- _WORK TO BE COMPLETED_
Copy the entries character for character.

[Data records]
☆ ☆ ☆ ☆

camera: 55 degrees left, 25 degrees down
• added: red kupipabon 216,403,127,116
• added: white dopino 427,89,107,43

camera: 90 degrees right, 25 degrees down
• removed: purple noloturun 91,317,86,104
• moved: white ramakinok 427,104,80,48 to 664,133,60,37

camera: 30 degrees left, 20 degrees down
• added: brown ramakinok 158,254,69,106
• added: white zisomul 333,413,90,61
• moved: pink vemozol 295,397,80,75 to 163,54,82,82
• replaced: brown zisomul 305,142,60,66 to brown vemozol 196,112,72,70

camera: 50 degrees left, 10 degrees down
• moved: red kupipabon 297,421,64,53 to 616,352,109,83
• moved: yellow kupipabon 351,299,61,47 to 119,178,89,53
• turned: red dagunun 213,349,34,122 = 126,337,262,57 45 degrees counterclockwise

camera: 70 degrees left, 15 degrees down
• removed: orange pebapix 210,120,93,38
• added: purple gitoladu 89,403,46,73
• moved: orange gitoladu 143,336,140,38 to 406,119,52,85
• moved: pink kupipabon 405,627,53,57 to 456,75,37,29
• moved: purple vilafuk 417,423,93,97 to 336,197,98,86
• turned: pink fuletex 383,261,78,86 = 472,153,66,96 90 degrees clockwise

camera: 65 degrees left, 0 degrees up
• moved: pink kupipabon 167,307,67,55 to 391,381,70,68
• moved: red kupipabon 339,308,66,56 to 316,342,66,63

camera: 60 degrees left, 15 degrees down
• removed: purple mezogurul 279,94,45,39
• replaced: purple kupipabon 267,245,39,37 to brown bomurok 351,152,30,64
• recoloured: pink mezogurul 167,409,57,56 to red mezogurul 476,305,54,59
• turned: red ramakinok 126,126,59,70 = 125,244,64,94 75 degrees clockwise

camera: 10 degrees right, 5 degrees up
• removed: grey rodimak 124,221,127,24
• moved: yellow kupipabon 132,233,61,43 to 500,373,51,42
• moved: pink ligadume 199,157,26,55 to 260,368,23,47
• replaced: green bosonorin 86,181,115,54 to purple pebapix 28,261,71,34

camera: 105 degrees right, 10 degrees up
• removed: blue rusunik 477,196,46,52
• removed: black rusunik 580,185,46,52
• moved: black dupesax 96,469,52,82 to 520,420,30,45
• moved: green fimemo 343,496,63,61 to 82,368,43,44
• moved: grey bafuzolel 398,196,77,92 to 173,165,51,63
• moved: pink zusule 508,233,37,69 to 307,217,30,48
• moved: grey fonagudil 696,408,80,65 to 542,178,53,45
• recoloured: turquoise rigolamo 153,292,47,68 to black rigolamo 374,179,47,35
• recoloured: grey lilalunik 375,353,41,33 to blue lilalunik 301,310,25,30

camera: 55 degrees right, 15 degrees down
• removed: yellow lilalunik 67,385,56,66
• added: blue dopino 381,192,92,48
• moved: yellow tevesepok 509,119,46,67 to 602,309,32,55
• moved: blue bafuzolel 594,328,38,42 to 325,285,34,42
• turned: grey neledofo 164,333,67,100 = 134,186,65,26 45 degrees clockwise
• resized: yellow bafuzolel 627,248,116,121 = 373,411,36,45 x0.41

☆ ☆ ☆ ☆

- _ANSWER TO THIS TASK_
camera: 55 degrees left, 25 degrees down
• added: red kupipabon 216,403,127,116
• added: white dopino 427,89,107,43

camera: 90 degrees right, 25 degrees down
• removed: purple noloturun 91,317,86,104
• moved: white ramakinok 427,104,80,48 to 664,133,60,37

camera: 30 degrees left, 20 degrees down
• added: brown ramakinok 158,254,69,106
• added: white zisomul 333,413,90,61
• moved: pink vemozol 295,397,80,75 to 163,54,82,82
• replaced: brown zisomul 305,142,60,66 to brown vemozol 196,112,72,70

camera: 50 degrees left, 10 degrees down
• moved: red kupipabon 297,421,64,53 to 616,352,109,83
• moved: yellow kupipabon 351,299,61,47 to 119,178,89,53
• turned: red dagunun 213,349,34,122 = 126,337,262,57 45 degrees counterclockwise

camera: 70 degrees left, 15 degrees down
• removed: orange pebapix 210,120,93,38
• added: purple gitoladu 89,403,46,73
• moved: orange gitoladu 143,336,140,38 to 406,119,52,85
• moved: pink kupipabon 405,627,53,57 to 456,75,37,29
• moved: purple vilafuk 417,423,93,97 to 336,197,98,86
• turned: pink fuletex 383,261,78,86 = 472,153,66,96 90 degrees clockwise

camera: 65 degrees left, 0 degrees up
• moved: pink kupipabon 167,307,67,55 to 391,381,70,68
• moved: red kupipabon 339,308,66,56 to 316,342,66,63

camera: 60 degrees left, 15 degrees down
• removed: purple mezogurul 279,94,45,39
• replaced: purple kupipabon 267,245,39,37 to brown bomurok 351,152,30,64
• recoloured: pink mezogurul 167,409,57,56 to red mezogurul 476,305,54,59
• turned: red ramakinok 126,126,59,70 = 125,244,64,94 75 degrees clockwise

camera: 10 degrees right, 5 degrees up
• removed: grey rodimak 124,221,127,24
• moved: yellow kupipabon 132,233,61,43 to 500,373,51,42
• moved: pink ligadume 199,157,26,55 to 260,368,23,47
• replaced: green bosonorin 86,181,115,54 to purple pebapix 28,261,71,34

camera: 105 degrees right, 10 degrees up
• removed: blue rusunik 477,196,46,52
• removed: black rusunik 580,185,46,52
• moved: black dupesax 96,469,52,82 to 520,420,30,45
• moved: green fimemo 343,496,63,61 to 82,368,43,44
• moved: grey bafuzolel 398,196,77,92 to 173,165,51,63
• moved: pink zusule 508,233,37,69 to 307,217,30,48
• moved: grey fonagudil 696,408,80,65 to 542,178,53,45
• recoloured: turquoise rigolamo 153,292,47,68 to black rigolamo 374,179,47,35
• recoloured: grey lilalunik 375,353,41,33 to blue lilalunik 301,310,25,30

camera: 55 degrees right, 15 degrees down
• removed: yellow lilalunik 67,385,56,66
• added: blue dopino 381,192,92,48
• moved: yellow tevesepok 509,119,46,67 to 602,309,32,55
• moved: blue bafuzolel 594,328,38,42 to 325,285,34,42
• turned: grey neledofo 164,333,67,100 = 134,186,65,26 45 degrees clockwise
• resized: yellow bafuzolel 627,248,116,121 = 373,411,36,45 x0.41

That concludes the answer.